▶ **ACTIVITY**:
When a line in the records contains the string "strawberry", copy that line.

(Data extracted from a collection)
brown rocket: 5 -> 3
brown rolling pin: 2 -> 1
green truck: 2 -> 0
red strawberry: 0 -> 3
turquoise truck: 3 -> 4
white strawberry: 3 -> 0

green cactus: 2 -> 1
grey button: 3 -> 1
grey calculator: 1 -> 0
...
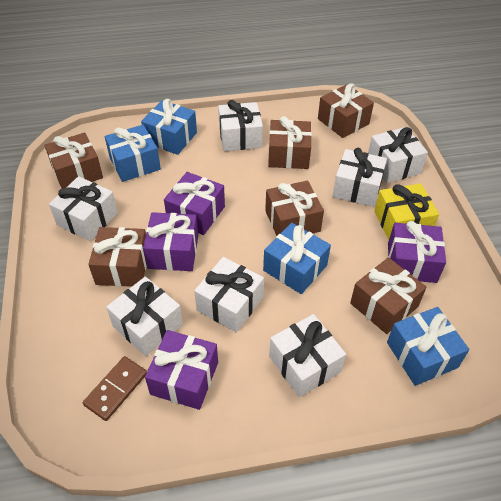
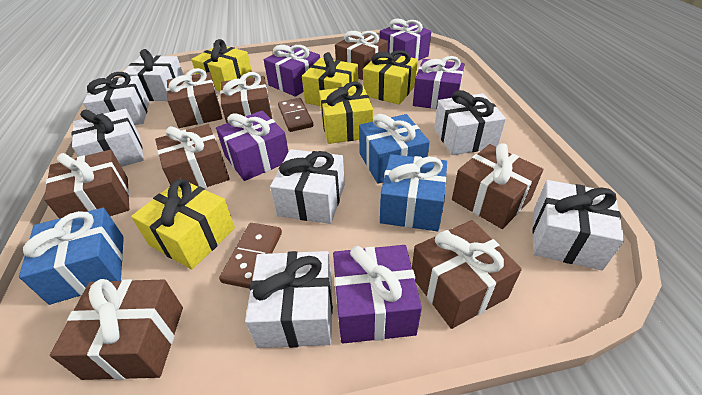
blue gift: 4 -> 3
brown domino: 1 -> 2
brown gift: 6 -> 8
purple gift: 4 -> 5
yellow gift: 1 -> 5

▶ **EXERCISE OUTPUT**:
red strawberry: 0 -> 3
white strawberry: 3 -> 0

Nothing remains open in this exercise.